* WHAT YOU SHOULD DO:
Indicate how many lines in the listing below contain the word "none". No other output is permitted.

^^^^^^^^^^^^^^^^

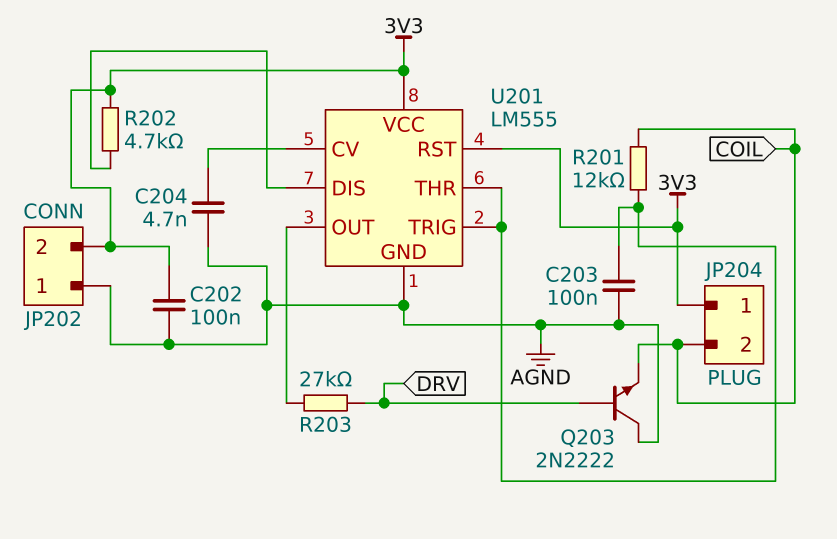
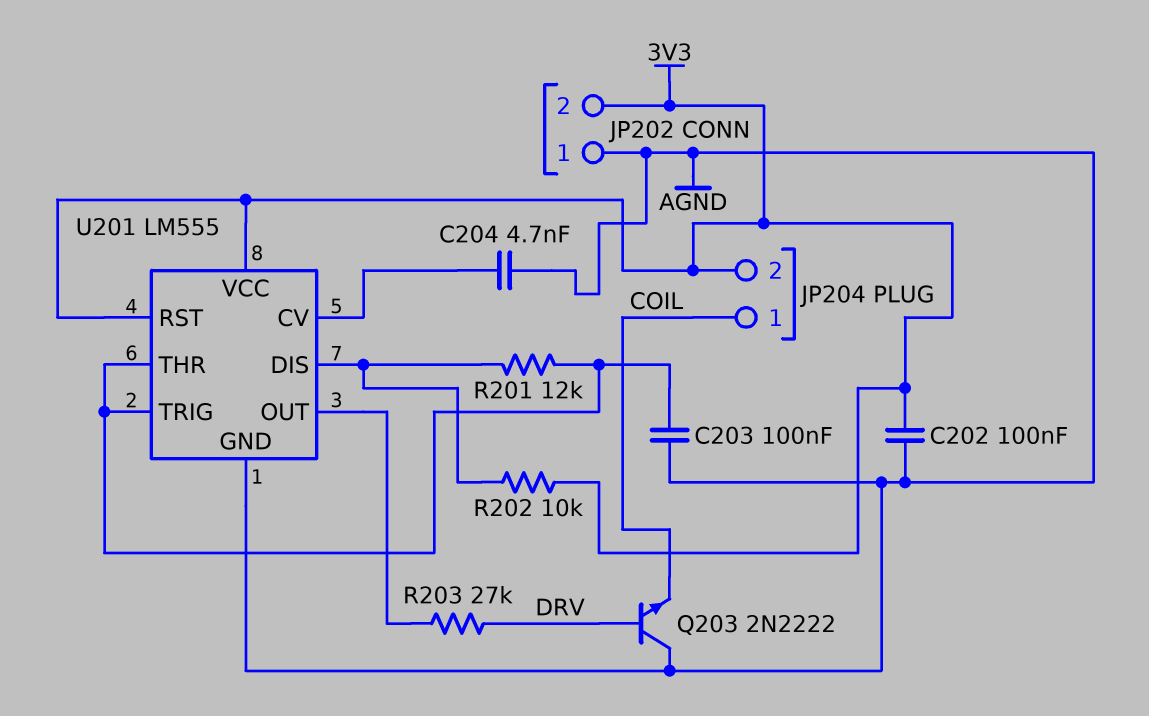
JP204 pin 1: 3V3 -> COIL
JP204 pin 2: COIL -> 3V3
R201: 12k (COIL, U201/THR) -> 12k (U201/DIS, U201/THR)
R202: 4.7k (3V3, U201/DIS) -> 10k (3V3, U201/DIS)

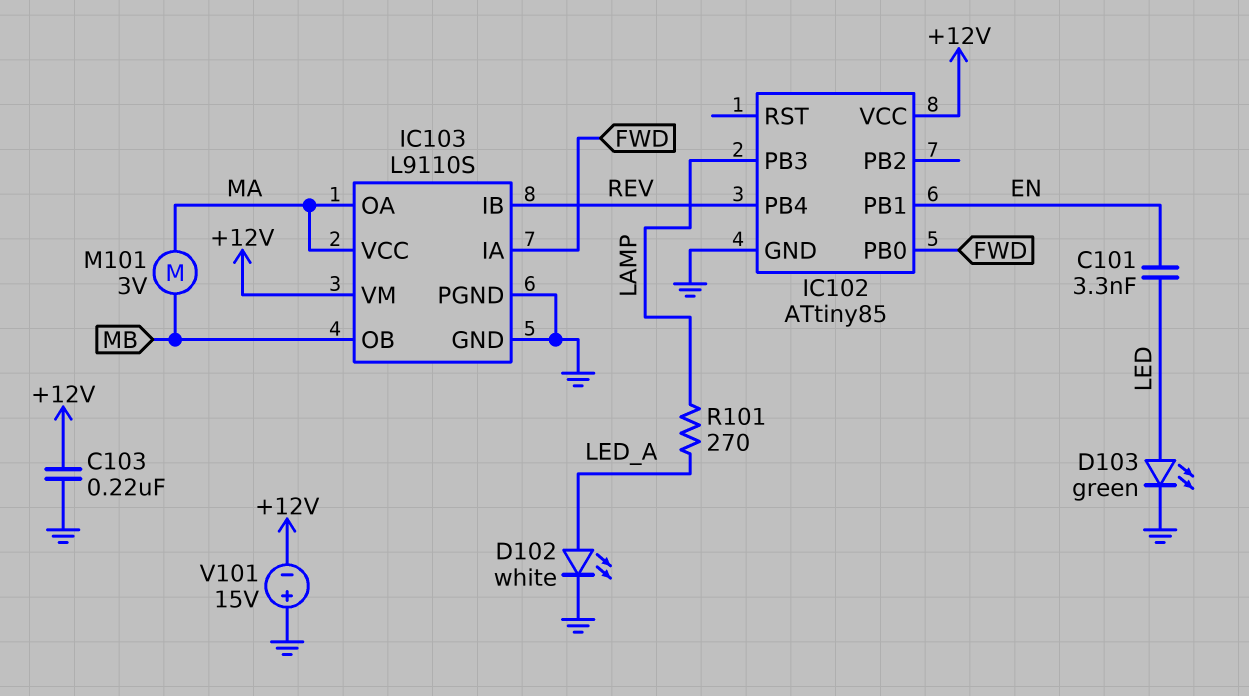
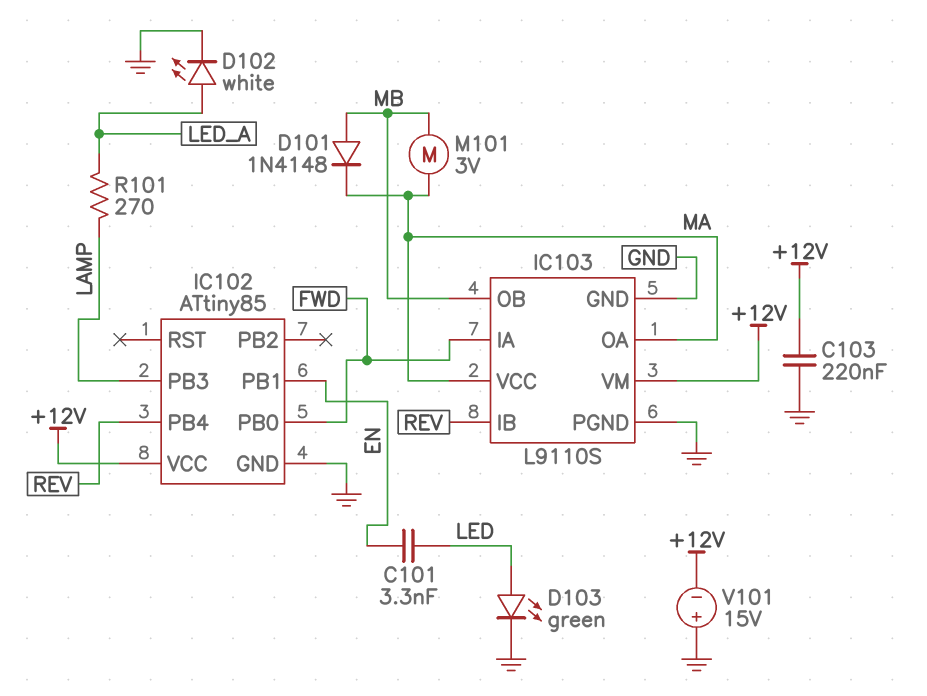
D101: none -> diode 1N4148 (A MB, K MA)

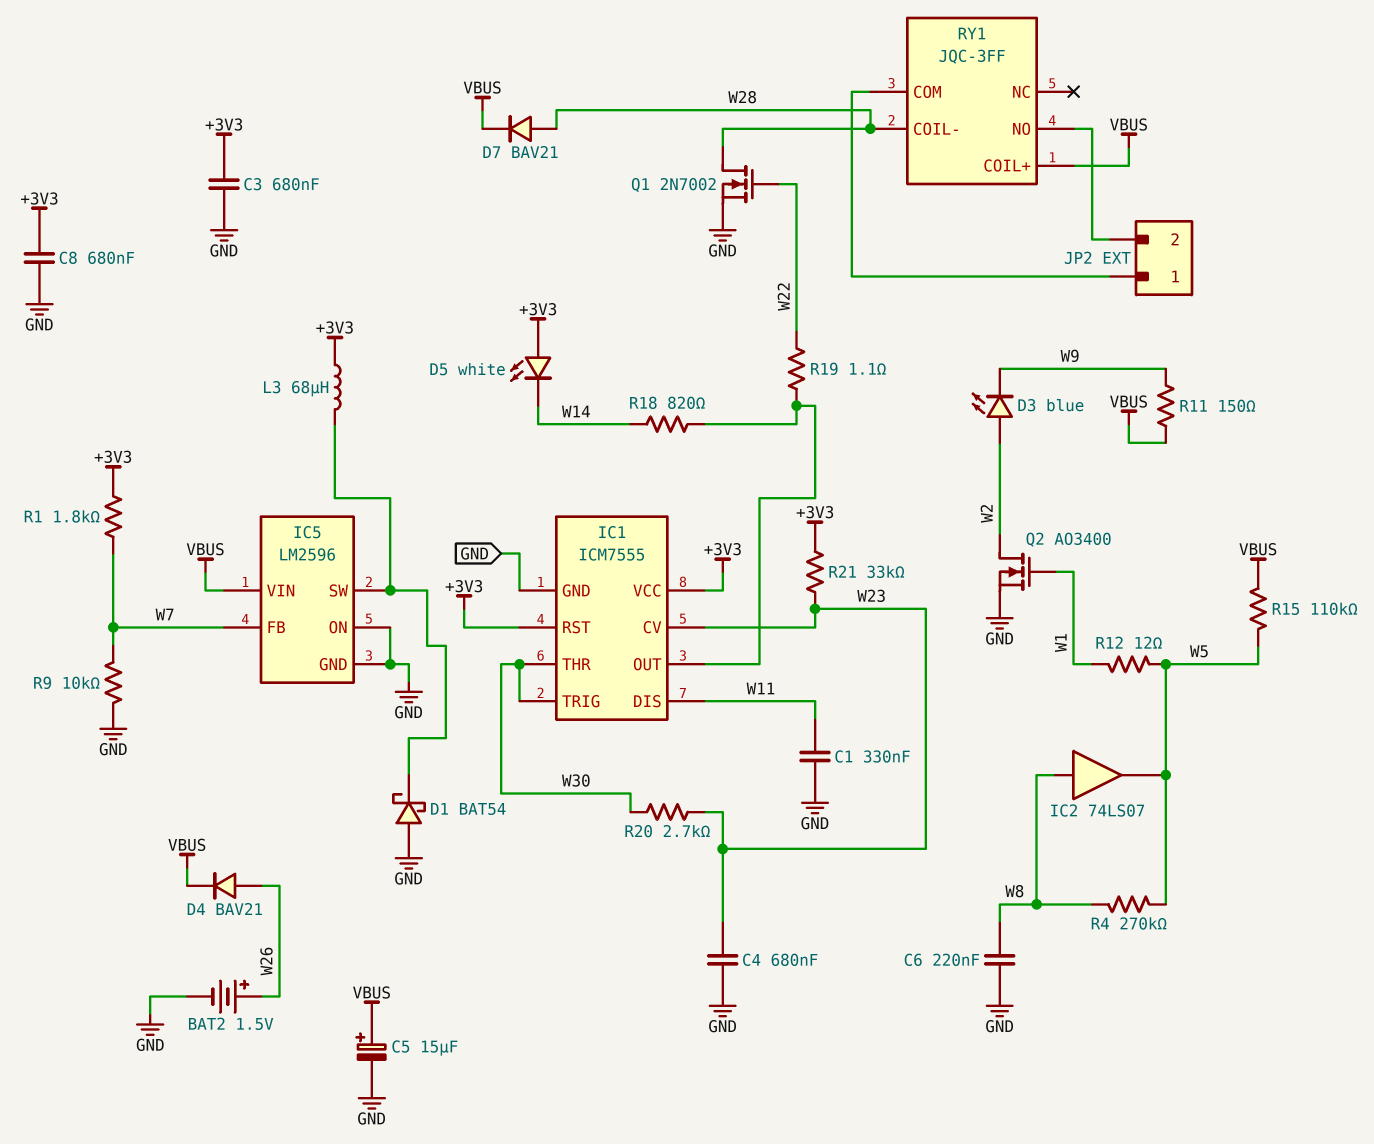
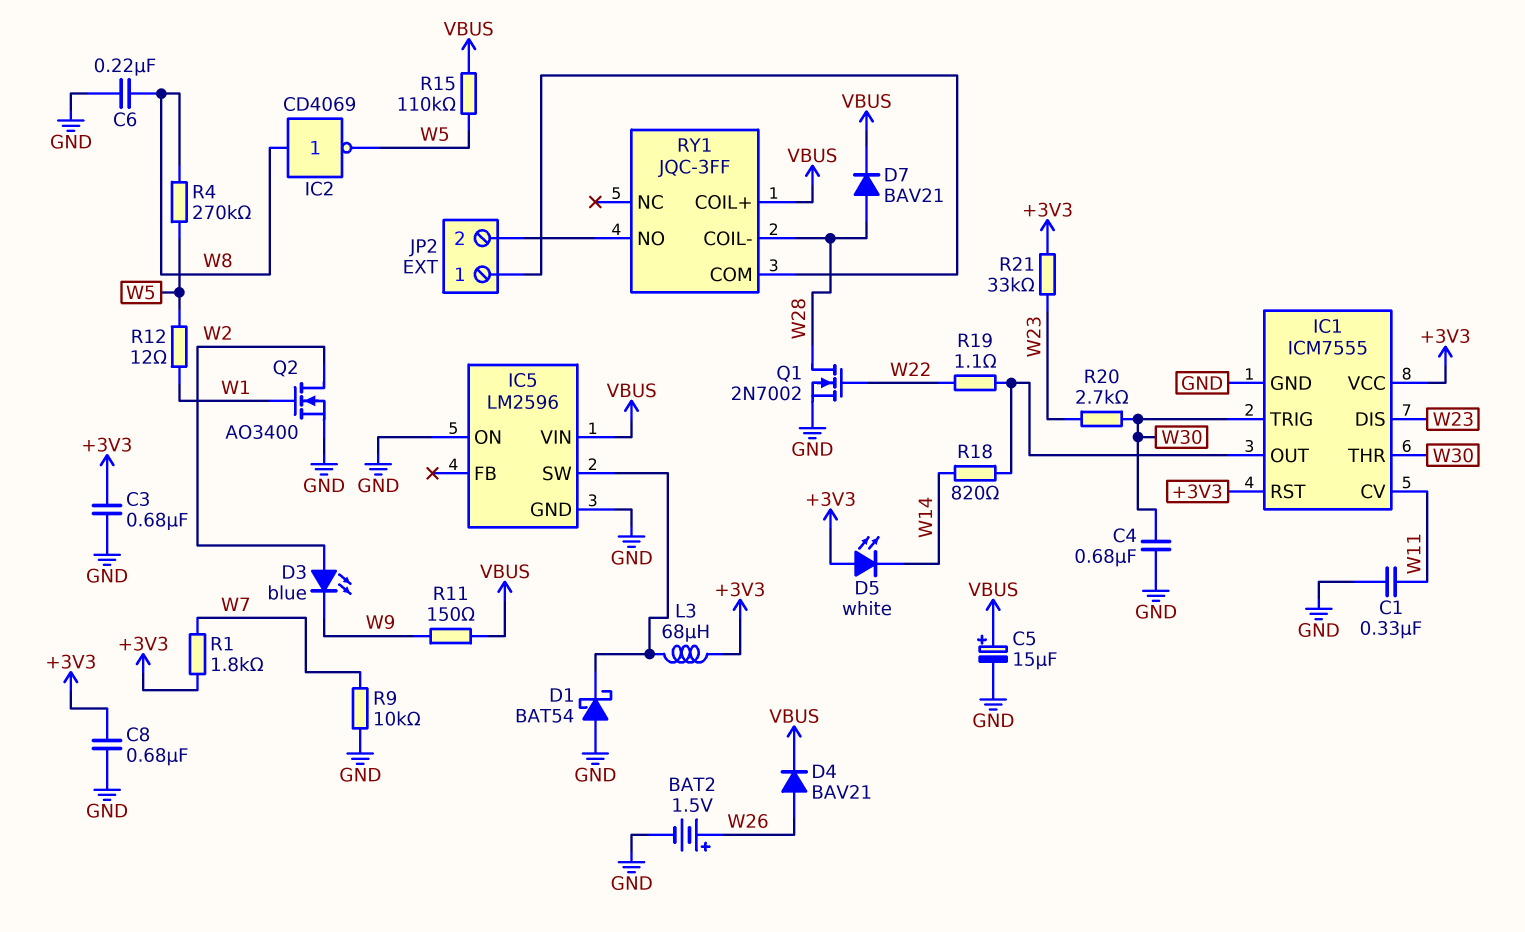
C4: 680nF (GND, W23) -> 680nF (GND, W30)
IC1 pin CV: W23 -> W11
IC1 pin DIS: W11 -> W23
IC2: buffer 74LS07 (in W8, out W5) -> NOT CD4069 (in W8, out W5)
IC5 pin FB: W7 -> none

^^^^^^^^^^^^^^^^

* YOUR RESPONSE:
2